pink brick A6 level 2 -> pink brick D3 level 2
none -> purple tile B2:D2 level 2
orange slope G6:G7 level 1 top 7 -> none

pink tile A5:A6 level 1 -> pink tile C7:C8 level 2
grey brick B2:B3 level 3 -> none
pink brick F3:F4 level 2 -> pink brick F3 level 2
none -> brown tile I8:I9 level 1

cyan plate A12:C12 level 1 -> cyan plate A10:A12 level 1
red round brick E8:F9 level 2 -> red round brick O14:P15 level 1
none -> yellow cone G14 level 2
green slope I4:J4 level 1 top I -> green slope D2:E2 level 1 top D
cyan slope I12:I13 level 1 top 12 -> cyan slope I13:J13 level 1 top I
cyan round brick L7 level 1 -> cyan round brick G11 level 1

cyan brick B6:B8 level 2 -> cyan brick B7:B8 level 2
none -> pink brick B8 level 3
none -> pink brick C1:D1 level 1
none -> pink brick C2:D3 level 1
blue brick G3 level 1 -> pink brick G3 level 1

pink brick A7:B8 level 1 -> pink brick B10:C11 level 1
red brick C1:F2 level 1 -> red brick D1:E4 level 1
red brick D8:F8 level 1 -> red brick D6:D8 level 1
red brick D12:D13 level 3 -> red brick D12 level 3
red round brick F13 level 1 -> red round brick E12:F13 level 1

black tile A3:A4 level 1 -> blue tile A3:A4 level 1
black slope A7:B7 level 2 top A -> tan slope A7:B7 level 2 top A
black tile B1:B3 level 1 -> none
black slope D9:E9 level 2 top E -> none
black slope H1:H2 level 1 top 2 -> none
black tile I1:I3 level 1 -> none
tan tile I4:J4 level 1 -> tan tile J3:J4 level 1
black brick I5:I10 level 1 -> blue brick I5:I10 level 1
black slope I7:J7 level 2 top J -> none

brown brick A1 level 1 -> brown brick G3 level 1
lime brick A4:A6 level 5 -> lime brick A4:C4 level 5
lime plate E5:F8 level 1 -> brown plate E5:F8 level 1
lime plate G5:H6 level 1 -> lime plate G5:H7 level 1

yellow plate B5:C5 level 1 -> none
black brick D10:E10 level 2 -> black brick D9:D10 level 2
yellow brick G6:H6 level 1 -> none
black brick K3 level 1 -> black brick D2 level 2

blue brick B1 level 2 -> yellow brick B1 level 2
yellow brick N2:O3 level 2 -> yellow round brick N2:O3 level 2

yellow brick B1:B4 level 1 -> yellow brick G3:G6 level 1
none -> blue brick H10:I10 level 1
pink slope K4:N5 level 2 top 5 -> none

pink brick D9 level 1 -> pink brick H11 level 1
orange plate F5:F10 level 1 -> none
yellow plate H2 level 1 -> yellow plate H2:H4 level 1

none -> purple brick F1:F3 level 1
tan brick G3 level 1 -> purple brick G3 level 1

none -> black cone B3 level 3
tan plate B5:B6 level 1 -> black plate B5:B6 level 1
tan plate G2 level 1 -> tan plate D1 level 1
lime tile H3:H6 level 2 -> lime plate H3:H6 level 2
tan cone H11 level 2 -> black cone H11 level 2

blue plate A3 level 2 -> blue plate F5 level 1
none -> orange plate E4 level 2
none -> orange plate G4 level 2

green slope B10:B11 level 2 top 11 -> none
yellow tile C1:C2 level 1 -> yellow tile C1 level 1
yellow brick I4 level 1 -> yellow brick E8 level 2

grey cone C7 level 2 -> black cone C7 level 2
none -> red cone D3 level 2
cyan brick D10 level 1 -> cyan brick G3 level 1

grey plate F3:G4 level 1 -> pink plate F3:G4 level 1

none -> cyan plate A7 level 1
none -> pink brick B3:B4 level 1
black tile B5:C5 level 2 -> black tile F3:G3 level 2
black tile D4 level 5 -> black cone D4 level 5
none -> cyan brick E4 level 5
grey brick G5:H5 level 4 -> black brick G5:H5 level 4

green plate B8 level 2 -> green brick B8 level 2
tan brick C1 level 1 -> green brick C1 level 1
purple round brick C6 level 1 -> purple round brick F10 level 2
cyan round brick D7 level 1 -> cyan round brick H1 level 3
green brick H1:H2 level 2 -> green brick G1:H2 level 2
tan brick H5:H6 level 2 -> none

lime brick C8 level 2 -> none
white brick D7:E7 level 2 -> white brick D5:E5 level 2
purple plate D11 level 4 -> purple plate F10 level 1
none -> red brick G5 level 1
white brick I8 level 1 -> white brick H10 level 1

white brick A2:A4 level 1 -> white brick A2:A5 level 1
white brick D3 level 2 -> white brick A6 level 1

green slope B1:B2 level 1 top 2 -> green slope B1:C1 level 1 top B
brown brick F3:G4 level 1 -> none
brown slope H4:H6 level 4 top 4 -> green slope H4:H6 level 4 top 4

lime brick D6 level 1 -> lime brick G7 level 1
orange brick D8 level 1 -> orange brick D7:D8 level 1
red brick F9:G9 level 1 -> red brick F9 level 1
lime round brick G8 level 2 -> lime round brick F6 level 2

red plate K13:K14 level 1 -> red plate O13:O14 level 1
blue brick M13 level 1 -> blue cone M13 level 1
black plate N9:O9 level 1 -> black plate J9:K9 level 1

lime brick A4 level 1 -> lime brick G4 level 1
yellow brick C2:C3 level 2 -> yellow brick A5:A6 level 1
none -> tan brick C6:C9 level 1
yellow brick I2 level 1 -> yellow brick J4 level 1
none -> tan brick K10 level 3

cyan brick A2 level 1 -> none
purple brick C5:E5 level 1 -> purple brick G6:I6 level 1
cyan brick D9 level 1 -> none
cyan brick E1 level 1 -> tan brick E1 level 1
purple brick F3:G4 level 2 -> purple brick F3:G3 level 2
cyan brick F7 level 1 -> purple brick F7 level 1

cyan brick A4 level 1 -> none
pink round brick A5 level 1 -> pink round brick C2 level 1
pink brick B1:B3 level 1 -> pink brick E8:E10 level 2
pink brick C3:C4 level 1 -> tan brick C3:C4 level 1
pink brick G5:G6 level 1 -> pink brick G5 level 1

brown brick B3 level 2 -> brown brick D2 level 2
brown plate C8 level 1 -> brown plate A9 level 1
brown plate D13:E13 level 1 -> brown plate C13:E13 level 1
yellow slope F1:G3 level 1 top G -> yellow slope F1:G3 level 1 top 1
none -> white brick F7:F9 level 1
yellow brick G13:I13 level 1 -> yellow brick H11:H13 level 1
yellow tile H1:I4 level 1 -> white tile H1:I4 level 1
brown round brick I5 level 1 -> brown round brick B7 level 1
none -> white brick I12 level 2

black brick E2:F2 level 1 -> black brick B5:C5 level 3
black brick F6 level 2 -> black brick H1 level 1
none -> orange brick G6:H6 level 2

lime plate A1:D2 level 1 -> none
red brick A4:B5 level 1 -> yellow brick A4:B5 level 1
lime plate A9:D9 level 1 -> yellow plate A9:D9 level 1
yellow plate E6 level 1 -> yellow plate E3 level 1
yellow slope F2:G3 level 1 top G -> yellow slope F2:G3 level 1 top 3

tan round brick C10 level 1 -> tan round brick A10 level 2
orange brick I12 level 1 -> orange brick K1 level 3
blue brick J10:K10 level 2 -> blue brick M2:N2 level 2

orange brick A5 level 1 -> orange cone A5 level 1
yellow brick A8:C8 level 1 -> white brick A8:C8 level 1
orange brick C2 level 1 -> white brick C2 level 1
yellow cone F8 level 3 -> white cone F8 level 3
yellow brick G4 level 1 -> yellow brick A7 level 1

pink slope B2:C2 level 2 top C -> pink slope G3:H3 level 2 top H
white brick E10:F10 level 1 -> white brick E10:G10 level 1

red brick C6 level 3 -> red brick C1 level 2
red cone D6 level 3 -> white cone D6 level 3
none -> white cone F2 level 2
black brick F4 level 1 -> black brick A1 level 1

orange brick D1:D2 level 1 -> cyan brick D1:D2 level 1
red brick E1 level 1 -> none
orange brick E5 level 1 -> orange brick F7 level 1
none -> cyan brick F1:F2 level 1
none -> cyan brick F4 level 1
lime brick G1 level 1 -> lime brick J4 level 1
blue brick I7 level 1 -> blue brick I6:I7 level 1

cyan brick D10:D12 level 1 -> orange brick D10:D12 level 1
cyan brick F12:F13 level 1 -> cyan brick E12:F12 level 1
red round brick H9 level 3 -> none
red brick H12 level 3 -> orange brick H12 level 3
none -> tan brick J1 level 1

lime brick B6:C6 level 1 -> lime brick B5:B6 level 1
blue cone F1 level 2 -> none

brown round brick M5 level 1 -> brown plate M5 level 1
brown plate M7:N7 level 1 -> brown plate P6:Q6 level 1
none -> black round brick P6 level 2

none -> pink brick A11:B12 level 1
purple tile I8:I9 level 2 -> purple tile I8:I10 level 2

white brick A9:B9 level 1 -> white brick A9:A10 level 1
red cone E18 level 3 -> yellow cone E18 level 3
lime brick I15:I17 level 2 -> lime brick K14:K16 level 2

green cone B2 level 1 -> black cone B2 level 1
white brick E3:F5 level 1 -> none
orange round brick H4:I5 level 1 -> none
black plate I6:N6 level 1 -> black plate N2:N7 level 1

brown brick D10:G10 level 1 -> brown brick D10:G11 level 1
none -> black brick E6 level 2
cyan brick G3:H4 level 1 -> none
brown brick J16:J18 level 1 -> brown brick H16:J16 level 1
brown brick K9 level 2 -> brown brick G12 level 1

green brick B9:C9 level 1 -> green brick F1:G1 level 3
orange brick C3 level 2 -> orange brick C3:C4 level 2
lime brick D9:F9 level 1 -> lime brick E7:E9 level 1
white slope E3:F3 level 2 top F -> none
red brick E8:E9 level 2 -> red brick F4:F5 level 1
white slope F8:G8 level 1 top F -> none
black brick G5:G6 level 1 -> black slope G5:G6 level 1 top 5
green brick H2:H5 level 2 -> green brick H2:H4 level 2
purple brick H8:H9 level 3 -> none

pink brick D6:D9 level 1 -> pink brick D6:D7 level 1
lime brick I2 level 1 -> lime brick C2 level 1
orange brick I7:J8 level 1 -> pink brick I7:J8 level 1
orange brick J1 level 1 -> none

- - - - -

▶ **Prompt**
Give only the lines from the one holding "black brick F6" through the one holding "orange brick D1:D2", each restated exactly as it appears above.

▶ **Output below**
black brick F6 level 2 -> black brick H1 level 1
none -> orange brick G6:H6 level 2

lime plate A1:D2 level 1 -> none
red brick A4:B5 level 1 -> yellow brick A4:B5 level 1
lime plate A9:D9 level 1 -> yellow plate A9:D9 level 1
yellow plate E6 level 1 -> yellow plate E3 level 1
yellow slope F2:G3 level 1 top G -> yellow slope F2:G3 level 1 top 3

tan round brick C10 level 1 -> tan round brick A10 level 2
orange brick I12 level 1 -> orange brick K1 level 3
blue brick J10:K10 level 2 -> blue brick M2:N2 level 2

orange brick A5 level 1 -> orange cone A5 level 1
yellow brick A8:C8 level 1 -> white brick A8:C8 level 1
orange brick C2 level 1 -> white brick C2 level 1
yellow cone F8 level 3 -> white cone F8 level 3
yellow brick G4 level 1 -> yellow brick A7 level 1

pink slope B2:C2 level 2 top C -> pink slope G3:H3 level 2 top H
white brick E10:F10 level 1 -> white brick E10:G10 level 1

red brick C6 level 3 -> red brick C1 level 2
red cone D6 level 3 -> white cone D6 level 3
none -> white cone F2 level 2
black brick F4 level 1 -> black brick A1 level 1

orange brick D1:D2 level 1 -> cyan brick D1:D2 level 1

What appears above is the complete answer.